[Entries taken from a collection]
[Start of Attachment]
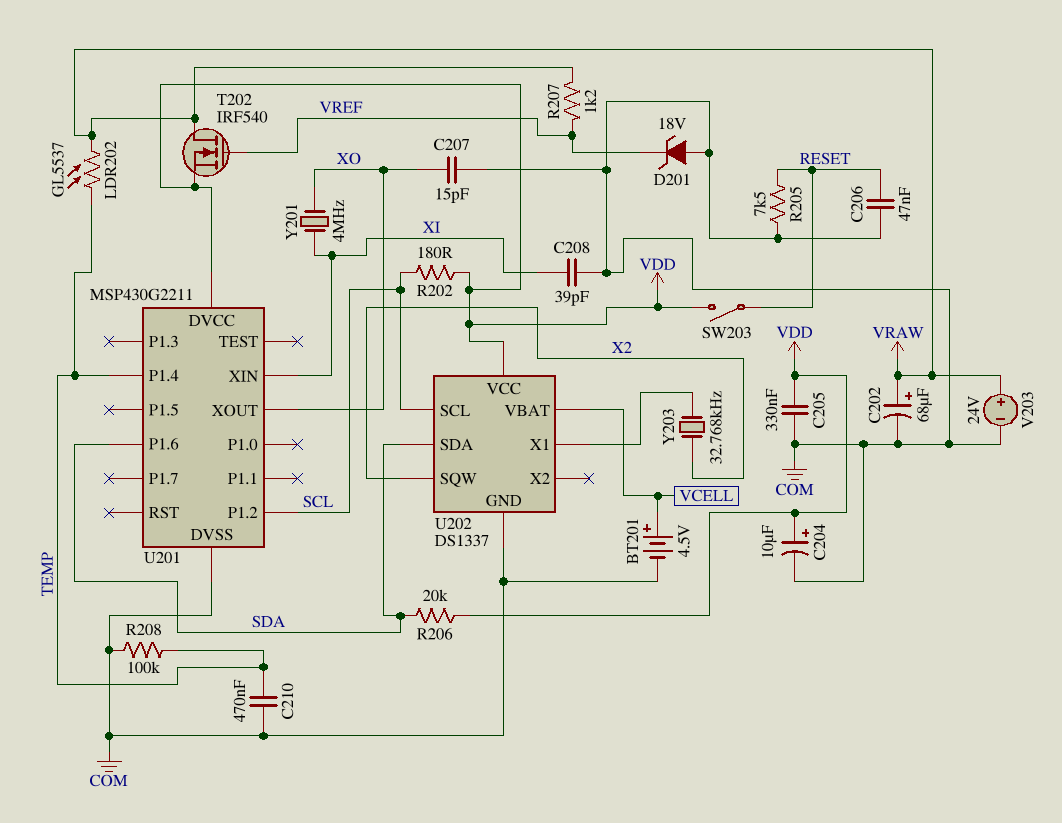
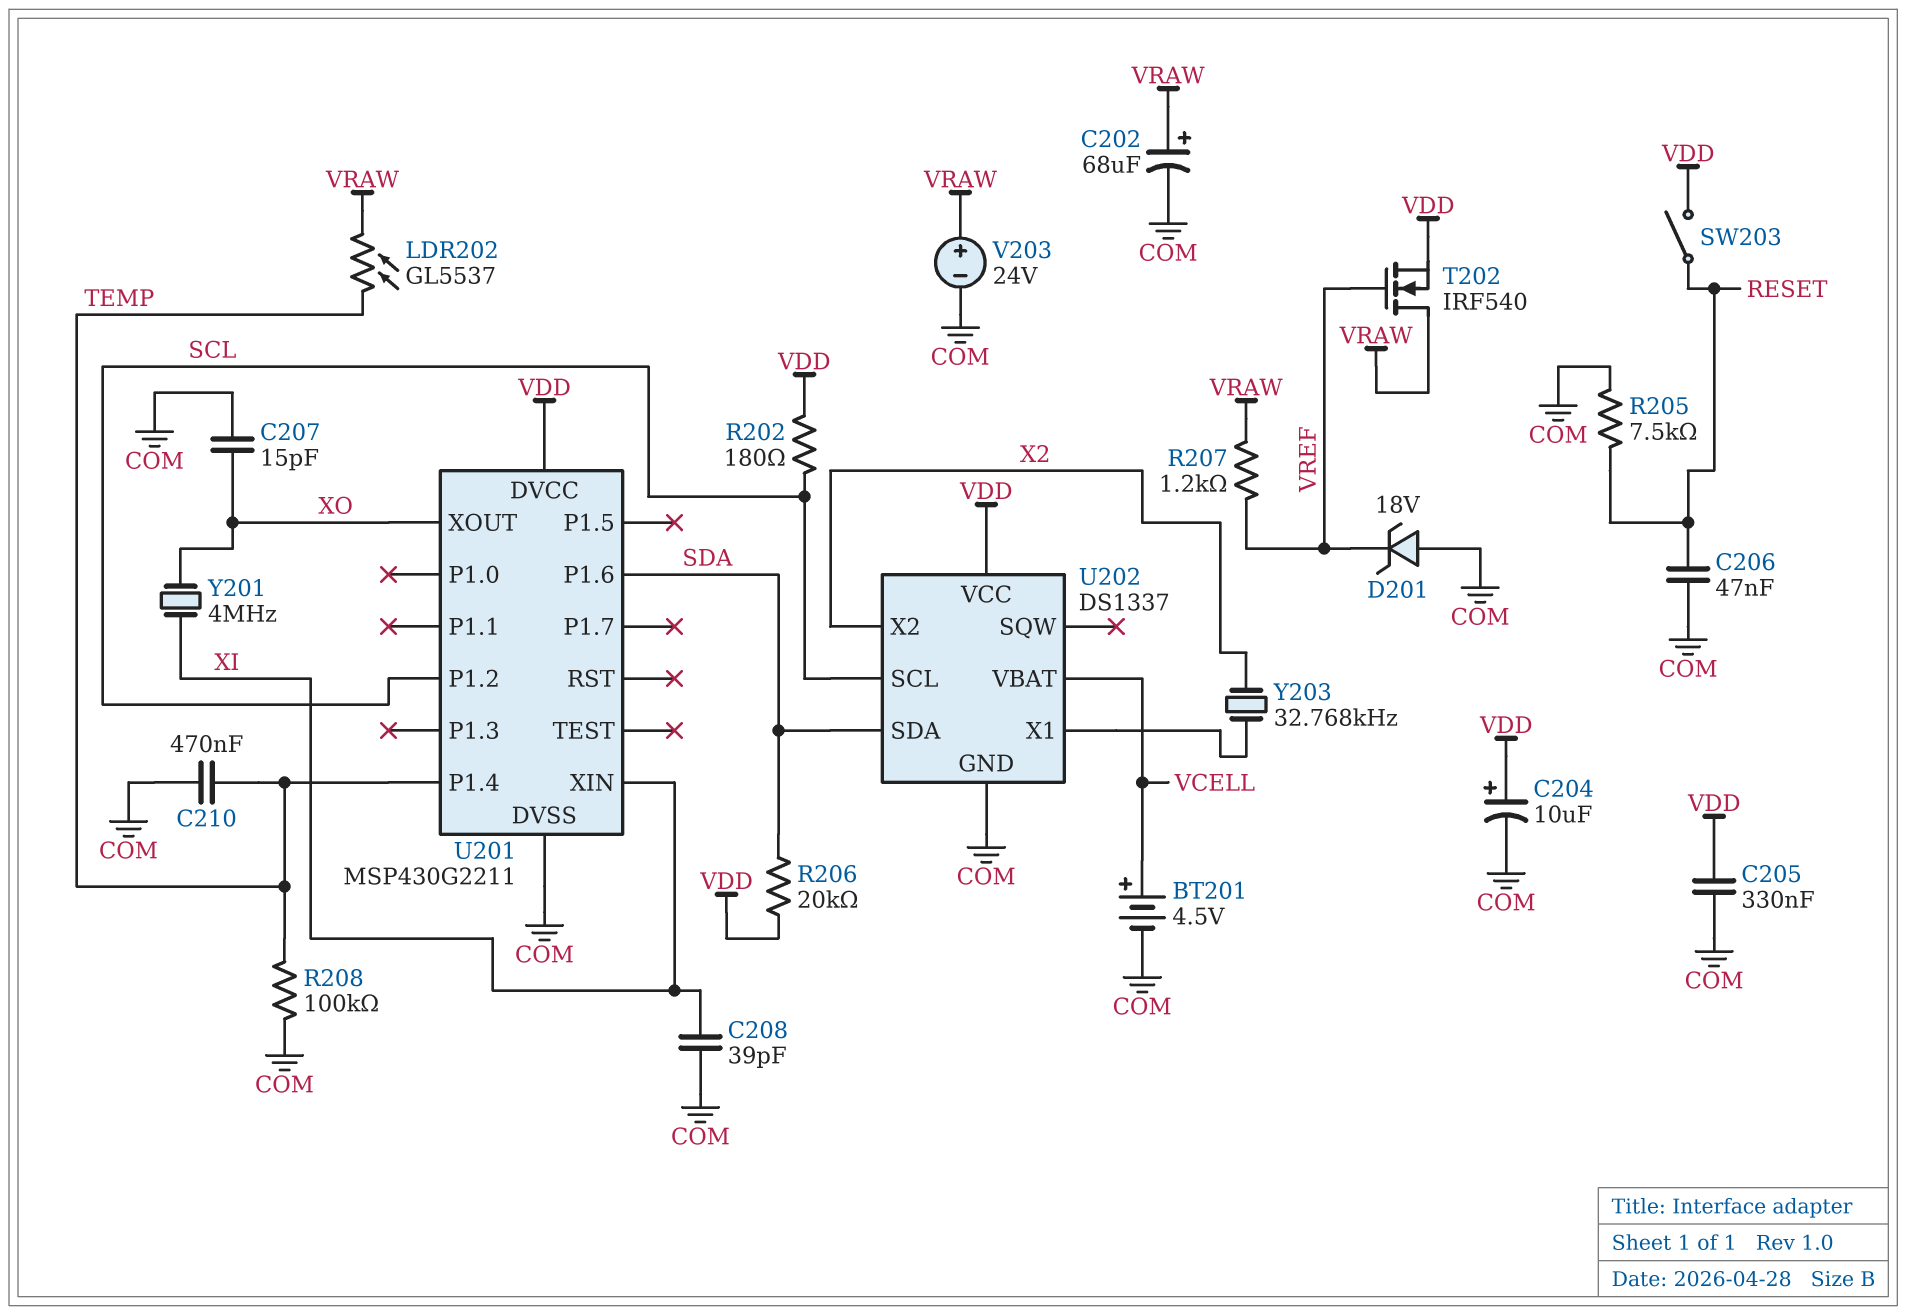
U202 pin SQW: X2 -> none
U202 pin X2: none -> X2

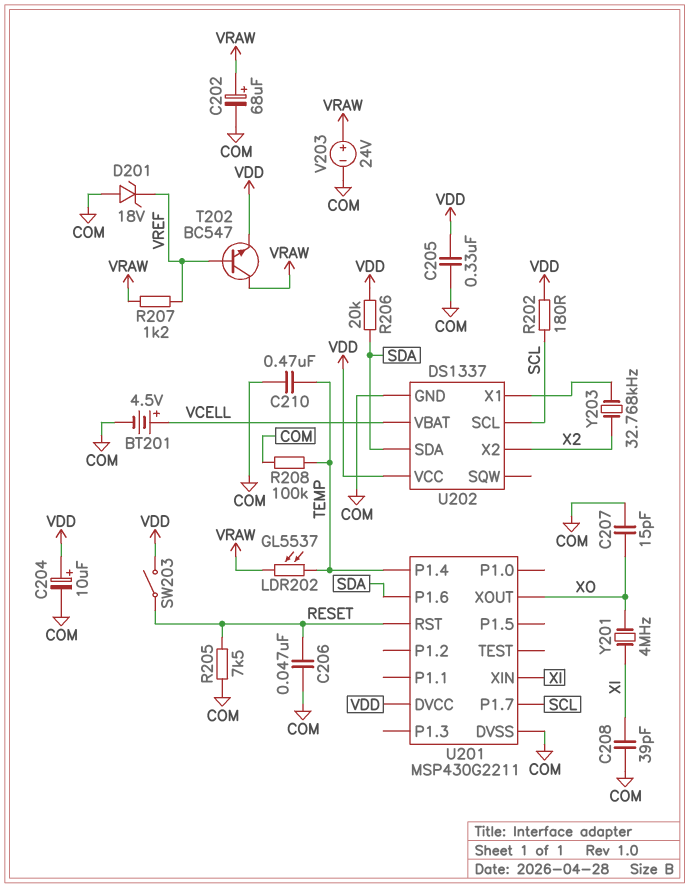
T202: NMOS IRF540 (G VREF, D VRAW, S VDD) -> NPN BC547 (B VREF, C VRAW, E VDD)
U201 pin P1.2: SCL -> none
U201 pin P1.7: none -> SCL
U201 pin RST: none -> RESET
[End of Attachment]
[GOAL OF THE EXERCISE] From the records above, count the lines in which the string "none" is found, and answer with the number alone.

[ANSWER SECTION] 5